Scene change data:
________________________________________

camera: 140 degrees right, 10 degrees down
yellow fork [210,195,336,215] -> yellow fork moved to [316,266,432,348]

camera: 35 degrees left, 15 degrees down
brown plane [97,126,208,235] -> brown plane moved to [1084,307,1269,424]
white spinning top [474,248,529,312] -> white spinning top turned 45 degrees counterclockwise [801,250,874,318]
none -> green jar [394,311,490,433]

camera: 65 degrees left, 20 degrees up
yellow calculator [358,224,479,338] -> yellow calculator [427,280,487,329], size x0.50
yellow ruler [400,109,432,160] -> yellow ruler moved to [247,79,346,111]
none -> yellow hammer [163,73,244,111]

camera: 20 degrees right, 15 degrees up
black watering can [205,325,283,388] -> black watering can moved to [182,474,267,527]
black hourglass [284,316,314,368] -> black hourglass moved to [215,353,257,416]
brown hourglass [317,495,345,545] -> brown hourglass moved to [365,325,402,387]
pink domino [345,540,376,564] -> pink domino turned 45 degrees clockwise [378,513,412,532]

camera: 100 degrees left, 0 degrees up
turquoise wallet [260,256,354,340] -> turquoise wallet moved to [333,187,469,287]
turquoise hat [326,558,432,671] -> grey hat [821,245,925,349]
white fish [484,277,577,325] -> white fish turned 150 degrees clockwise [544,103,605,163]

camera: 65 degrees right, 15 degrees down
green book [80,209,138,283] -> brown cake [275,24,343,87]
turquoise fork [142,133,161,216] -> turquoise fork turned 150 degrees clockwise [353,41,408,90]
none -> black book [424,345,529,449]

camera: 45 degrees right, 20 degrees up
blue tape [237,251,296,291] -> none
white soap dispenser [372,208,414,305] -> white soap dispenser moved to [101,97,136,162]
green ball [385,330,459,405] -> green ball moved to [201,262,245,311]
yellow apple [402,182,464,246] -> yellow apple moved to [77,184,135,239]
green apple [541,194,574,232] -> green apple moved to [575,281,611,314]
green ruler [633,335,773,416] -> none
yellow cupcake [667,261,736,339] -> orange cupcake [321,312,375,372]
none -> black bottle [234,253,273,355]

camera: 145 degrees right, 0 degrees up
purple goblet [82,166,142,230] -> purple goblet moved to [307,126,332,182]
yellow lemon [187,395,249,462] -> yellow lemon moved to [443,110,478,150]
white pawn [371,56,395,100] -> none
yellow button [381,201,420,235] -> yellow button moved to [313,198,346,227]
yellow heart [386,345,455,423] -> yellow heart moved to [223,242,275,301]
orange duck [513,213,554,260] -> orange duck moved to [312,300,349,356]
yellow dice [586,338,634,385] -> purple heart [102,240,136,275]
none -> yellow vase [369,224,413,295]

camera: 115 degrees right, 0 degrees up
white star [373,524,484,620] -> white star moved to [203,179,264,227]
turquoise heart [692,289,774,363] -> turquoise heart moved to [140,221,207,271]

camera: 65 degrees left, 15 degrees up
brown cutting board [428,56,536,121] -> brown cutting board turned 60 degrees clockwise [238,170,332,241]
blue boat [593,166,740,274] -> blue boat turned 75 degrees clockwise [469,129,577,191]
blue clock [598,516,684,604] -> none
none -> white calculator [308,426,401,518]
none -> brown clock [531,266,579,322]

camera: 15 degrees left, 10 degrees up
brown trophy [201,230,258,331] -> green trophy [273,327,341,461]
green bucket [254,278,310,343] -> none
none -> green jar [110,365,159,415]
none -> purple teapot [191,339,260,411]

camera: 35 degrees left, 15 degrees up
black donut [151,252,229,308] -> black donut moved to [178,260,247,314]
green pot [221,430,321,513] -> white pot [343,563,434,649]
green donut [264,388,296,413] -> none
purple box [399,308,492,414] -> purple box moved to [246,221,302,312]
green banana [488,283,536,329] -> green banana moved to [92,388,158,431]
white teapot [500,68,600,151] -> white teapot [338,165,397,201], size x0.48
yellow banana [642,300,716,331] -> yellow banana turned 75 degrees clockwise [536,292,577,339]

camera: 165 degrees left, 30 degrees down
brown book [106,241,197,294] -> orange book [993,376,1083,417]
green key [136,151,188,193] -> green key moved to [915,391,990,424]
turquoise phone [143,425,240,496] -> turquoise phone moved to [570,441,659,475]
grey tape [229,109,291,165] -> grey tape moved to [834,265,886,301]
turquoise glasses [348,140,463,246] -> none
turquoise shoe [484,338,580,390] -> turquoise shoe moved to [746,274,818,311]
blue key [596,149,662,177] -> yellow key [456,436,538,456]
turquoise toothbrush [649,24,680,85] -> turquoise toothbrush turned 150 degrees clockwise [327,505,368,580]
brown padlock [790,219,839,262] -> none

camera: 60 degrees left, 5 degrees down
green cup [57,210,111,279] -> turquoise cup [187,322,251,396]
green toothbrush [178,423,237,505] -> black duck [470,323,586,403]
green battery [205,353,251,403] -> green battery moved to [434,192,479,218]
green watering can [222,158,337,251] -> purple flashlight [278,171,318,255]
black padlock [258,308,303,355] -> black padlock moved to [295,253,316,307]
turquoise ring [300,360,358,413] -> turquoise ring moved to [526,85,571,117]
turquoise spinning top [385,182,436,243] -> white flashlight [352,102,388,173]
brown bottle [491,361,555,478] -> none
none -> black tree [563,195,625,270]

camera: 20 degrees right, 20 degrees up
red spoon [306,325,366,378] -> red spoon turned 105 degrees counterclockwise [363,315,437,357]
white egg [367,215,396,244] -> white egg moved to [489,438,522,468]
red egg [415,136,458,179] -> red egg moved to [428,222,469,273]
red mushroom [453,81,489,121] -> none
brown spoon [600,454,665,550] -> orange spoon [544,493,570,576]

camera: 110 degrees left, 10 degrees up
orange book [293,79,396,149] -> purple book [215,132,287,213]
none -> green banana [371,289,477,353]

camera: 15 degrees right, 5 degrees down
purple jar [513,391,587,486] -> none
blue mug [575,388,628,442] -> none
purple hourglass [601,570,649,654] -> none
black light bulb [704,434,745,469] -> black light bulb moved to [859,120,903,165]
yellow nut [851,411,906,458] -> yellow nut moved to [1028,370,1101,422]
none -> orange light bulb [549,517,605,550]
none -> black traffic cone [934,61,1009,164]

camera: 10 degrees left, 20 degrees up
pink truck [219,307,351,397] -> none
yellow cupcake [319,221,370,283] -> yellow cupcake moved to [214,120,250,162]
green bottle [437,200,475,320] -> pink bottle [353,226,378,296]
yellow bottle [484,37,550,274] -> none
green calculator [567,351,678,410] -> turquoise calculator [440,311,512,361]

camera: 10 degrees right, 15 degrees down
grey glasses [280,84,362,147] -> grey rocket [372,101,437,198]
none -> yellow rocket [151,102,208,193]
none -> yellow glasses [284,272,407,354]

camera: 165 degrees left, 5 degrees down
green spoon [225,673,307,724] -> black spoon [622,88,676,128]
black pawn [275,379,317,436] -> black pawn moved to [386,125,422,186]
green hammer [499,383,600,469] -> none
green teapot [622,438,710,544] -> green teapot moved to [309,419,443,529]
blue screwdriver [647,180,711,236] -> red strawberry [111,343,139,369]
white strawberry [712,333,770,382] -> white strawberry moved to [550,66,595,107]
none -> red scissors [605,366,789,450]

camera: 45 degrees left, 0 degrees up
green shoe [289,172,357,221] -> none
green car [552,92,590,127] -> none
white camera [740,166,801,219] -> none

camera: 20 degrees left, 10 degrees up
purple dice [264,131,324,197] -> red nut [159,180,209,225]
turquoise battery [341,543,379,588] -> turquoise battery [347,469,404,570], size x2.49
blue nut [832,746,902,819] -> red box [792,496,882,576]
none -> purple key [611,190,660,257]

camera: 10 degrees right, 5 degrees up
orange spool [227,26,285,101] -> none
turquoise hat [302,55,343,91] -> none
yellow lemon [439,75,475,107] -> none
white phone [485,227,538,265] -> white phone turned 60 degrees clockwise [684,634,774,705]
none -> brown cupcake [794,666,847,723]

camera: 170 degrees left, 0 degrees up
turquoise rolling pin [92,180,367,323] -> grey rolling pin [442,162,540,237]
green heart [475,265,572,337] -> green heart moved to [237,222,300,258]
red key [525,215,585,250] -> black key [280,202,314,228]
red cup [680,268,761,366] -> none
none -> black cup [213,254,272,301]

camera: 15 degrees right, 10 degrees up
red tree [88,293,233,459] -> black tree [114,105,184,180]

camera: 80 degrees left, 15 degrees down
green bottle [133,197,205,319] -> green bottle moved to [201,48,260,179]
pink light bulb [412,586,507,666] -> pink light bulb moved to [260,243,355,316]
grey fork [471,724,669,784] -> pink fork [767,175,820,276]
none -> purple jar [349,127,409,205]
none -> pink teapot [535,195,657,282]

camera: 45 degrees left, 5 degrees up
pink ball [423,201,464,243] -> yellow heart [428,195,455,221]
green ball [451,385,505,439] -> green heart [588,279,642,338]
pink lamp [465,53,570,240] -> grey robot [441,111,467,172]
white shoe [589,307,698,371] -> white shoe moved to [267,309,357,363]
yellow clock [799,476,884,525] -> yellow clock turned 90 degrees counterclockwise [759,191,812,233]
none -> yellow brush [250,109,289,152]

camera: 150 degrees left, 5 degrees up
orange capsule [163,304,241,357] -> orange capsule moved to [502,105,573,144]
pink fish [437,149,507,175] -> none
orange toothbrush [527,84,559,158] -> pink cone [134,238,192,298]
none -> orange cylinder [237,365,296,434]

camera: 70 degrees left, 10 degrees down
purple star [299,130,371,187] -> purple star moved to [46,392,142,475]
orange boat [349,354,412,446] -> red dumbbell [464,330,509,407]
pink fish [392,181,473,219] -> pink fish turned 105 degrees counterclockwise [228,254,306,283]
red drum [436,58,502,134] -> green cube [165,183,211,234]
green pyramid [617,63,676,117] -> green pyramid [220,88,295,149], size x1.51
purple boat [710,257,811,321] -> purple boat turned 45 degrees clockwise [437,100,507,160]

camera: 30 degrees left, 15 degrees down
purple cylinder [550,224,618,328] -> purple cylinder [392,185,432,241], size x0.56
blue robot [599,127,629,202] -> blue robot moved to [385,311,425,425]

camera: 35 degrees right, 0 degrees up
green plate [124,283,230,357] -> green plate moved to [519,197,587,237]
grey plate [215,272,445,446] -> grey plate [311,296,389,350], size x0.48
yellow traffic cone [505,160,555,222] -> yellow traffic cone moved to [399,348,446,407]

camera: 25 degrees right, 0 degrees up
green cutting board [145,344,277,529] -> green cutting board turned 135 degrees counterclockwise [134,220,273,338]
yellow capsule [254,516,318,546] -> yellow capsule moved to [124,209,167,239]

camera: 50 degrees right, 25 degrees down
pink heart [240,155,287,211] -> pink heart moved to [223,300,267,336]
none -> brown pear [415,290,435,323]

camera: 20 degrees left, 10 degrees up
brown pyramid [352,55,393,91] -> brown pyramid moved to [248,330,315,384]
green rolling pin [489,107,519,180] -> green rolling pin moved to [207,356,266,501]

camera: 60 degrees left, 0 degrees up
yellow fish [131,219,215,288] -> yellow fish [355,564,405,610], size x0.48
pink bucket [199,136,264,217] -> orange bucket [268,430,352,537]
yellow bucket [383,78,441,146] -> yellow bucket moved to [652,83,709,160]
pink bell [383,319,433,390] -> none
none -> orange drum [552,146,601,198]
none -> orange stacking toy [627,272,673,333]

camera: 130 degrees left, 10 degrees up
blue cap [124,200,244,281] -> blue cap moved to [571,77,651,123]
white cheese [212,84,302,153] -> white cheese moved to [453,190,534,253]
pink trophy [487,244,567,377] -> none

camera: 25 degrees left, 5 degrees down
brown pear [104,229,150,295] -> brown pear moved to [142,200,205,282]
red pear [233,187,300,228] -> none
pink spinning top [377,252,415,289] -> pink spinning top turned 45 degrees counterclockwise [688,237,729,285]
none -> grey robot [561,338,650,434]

________________________________________

EXERCISE.
Above are the entries. Copy exactly the part that opens with the line containing "purple hourglass [601,570,649,654] -> none" and closes with the line containing "yellow lemon [439,75,475,107] -> none", and no more.

ANSWER BOX.
purple hourglass [601,570,649,654] -> none
black light bulb [704,434,745,469] -> black light bulb moved to [859,120,903,165]
yellow nut [851,411,906,458] -> yellow nut moved to [1028,370,1101,422]
none -> orange light bulb [549,517,605,550]
none -> black traffic cone [934,61,1009,164]

camera: 10 degrees left, 20 degrees up
pink truck [219,307,351,397] -> none
yellow cupcake [319,221,370,283] -> yellow cupcake moved to [214,120,250,162]
green bottle [437,200,475,320] -> pink bottle [353,226,378,296]
yellow bottle [484,37,550,274] -> none
green calculator [567,351,678,410] -> turquoise calculator [440,311,512,361]

camera: 10 degrees right, 15 degrees down
grey glasses [280,84,362,147] -> grey rocket [372,101,437,198]
none -> yellow rocket [151,102,208,193]
none -> yellow glasses [284,272,407,354]

camera: 165 degrees left, 5 degrees down
green spoon [225,673,307,724] -> black spoon [622,88,676,128]
black pawn [275,379,317,436] -> black pawn moved to [386,125,422,186]
green hammer [499,383,600,469] -> none
green teapot [622,438,710,544] -> green teapot moved to [309,419,443,529]
blue screwdriver [647,180,711,236] -> red strawberry [111,343,139,369]
white strawberry [712,333,770,382] -> white strawberry moved to [550,66,595,107]
none -> red scissors [605,366,789,450]

camera: 45 degrees left, 0 degrees up
green shoe [289,172,357,221] -> none
green car [552,92,590,127] -> none
white camera [740,166,801,219] -> none

camera: 20 degrees left, 10 degrees up
purple dice [264,131,324,197] -> red nut [159,180,209,225]
turquoise battery [341,543,379,588] -> turquoise battery [347,469,404,570], size x2.49
blue nut [832,746,902,819] -> red box [792,496,882,576]
none -> purple key [611,190,660,257]

camera: 10 degrees right, 5 degrees up
orange spool [227,26,285,101] -> none
turquoise hat [302,55,343,91] -> none
yellow lemon [439,75,475,107] -> none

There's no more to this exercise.